## GOAL
Please render the listing below as a two-column CSV with the header "prompt,response" and one row for each request, placing the request's text under "prompt" and its full answer under "response". Put every field in double quotes and replace any line breaks inside a field with spaces.

──────────────────────────────

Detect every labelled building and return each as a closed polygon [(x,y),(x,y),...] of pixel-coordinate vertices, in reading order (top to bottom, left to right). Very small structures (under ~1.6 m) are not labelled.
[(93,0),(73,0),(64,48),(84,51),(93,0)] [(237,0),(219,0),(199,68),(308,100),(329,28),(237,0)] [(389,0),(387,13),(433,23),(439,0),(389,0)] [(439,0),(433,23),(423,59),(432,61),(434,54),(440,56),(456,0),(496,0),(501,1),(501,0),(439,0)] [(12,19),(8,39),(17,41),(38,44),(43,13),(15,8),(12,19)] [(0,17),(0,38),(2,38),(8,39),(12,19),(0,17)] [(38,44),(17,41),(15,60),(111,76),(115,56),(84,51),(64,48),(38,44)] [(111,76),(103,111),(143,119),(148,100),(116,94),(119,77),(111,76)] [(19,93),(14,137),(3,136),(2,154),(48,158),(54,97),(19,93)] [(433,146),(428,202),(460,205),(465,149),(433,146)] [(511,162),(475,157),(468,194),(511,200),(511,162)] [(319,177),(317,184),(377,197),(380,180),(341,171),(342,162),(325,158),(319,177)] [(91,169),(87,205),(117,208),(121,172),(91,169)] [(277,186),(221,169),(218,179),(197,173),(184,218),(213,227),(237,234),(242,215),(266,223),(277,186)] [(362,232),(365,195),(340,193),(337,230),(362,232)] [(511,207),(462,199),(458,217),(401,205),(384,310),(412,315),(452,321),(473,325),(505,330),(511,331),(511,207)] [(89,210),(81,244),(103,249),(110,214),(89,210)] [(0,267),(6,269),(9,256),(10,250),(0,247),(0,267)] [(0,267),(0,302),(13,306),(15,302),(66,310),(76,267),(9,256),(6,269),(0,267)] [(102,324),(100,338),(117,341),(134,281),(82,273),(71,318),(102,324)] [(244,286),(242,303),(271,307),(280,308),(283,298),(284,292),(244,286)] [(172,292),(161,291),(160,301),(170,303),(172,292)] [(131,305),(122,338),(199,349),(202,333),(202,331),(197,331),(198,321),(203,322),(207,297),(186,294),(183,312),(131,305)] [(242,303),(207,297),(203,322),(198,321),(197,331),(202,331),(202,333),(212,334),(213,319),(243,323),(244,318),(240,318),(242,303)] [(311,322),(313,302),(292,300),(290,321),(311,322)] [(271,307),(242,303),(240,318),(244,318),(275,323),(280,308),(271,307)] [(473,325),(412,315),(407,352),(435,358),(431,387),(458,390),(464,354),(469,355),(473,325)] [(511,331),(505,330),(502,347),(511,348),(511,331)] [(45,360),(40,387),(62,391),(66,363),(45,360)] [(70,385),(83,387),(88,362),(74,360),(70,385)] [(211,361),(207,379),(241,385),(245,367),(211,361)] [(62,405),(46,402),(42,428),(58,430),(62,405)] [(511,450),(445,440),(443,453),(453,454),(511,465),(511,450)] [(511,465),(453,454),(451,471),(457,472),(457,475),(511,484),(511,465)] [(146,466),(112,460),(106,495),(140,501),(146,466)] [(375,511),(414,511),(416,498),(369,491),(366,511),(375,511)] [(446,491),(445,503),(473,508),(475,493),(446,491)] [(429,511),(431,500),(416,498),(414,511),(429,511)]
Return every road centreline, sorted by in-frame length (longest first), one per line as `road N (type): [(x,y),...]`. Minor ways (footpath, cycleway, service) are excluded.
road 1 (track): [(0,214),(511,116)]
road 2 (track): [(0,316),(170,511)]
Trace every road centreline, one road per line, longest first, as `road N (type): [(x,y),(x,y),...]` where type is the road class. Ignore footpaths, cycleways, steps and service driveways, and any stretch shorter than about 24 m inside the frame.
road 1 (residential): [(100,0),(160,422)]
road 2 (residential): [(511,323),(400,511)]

──────────────────────────────

## SOLUTION TO THE PROBLEM
prompt,response
"Detect every labelled building and return each as a closed polygon [(x,y),(x,y),...] of pixel-coordinate vertices, in reading order (top to bottom, left to right). Very small structures (under ~1.6 m) are not labelled.","[(93,0),(73,0),(64,48),(84,51),(93,0)] [(237,0),(219,0),(199,68),(308,100),(329,28),(237,0)] [(389,0),(387,13),(433,23),(439,0),(389,0)] [(439,0),(433,23),(423,59),(432,61),(434,54),(440,56),(456,0),(496,0),(501,1),(501,0),(439,0)] [(12,19),(8,39),(17,41),(38,44),(43,13),(15,8),(12,19)] [(0,17),(0,38),(2,38),(8,39),(12,19),(0,17)] [(38,44),(17,41),(15,60),(111,76),(115,56),(84,51),(64,48),(38,44)] [(111,76),(103,111),(143,119),(148,100),(116,94),(119,77),(111,76)] [(19,93),(14,137),(3,136),(2,154),(48,158),(54,97),(19,93)] [(433,146),(428,202),(460,205),(465,149),(433,146)] [(511,162),(475,157),(468,194),(511,200),(511,162)] [(319,177),(317,184),(377,197),(380,180),(341,171),(342,162),(325,158),(319,177)] [(91,169),(87,205),(117,208),(121,172),(91,169)] [(277,186),(221,169),(218,179),(197,173),(184,218),(213,227),(237,234),(242,215),(266,223),(277,186)] [(362,232),(365,195),(340,193),(337,230),(362,232)] [(511,207),(462,199),(458,217),(401,205),(384,310),(412,315),(452,321),(473,325),(505,330),(511,331),(511,207)] [(89,210),(81,244),(103,249),(110,214),(89,210)] [(0,267),(6,269),(9,256),(10,250),(0,247),(0,267)] [(0,267),(0,302),(13,306),(15,302),(66,310),(76,267),(9,256),(6,269),(0,267)] [(102,324),(100,338),(117,341),(134,281),(82,273),(71,318),(102,324)] [(244,286),(242,303),(271,307),(280,308),(283,298),(284,292),(244,286)] [(172,292),(161,291),(160,301),(170,303),(172,292)] [(131,305),(122,338),(199,349),(202,333),(202,331),(197,331),(198,321),(203,322),(207,297),(186,294),(183,312),(131,305)] [(242,303),(207,297),(203,322),(198,321),(197,331),(202,331),(202,333),(212,334),(213,319),(243,323),(244,318),(240,318),(242,303)] [(311,322),(313,302),(292,300),(290,321),(311,322)] [(271,307),(242,303),(240,318),(244,318),(275,323),(280,308),(271,307)] [(473,325),(412,315),(407,352),(435,358),(431,387),(458,390),(464,354),(469,355),(473,325)] [(511,331),(505,330),(502,347),(511,348),(511,331)] [(45,360),(40,387),(62,391),(66,363),(45,360)] [(70,385),(83,387),(88,362),(74,360),(70,385)] [(211,361),(207,379),(241,385),(245,367),(211,361)] [(62,405),(46,402),(42,428),(58,430),(62,405)] [(511,450),(445,440),(443,453),(453,454),(511,465),(511,450)] [(511,465),(453,454),(451,471),(457,472),(457,475),(511,484),(511,465)] [(146,466),(112,460),(106,495),(140,501),(146,466)] [(375,511),(414,511),(416,498),(369,491),(366,511),(375,511)] [(446,491),(445,503),(473,508),(475,493),(446,491)] [(429,511),(431,500),(416,498),(414,511),(429,511)]"
"Return every road centreline, sorted by in-frame length (longest first), one per line as `road N (type): [(x,y),...]`. Minor ways (footpath, cycleway, service) are excluded.","road 1 (track): [(0,214),(511,116)] road 2 (track): [(0,316),(170,511)]"
"Trace every road centreline, one road per line, longest first, as `road N (type): [(x,y),(x,y),...]` where type is the road class. Ignore footpaths, cycleways, steps and service driveways, and any stretch shorter than about 24 m inside the frame.","road 1 (residential): [(100,0),(160,422)] road 2 (residential): [(511,323),(400,511)]"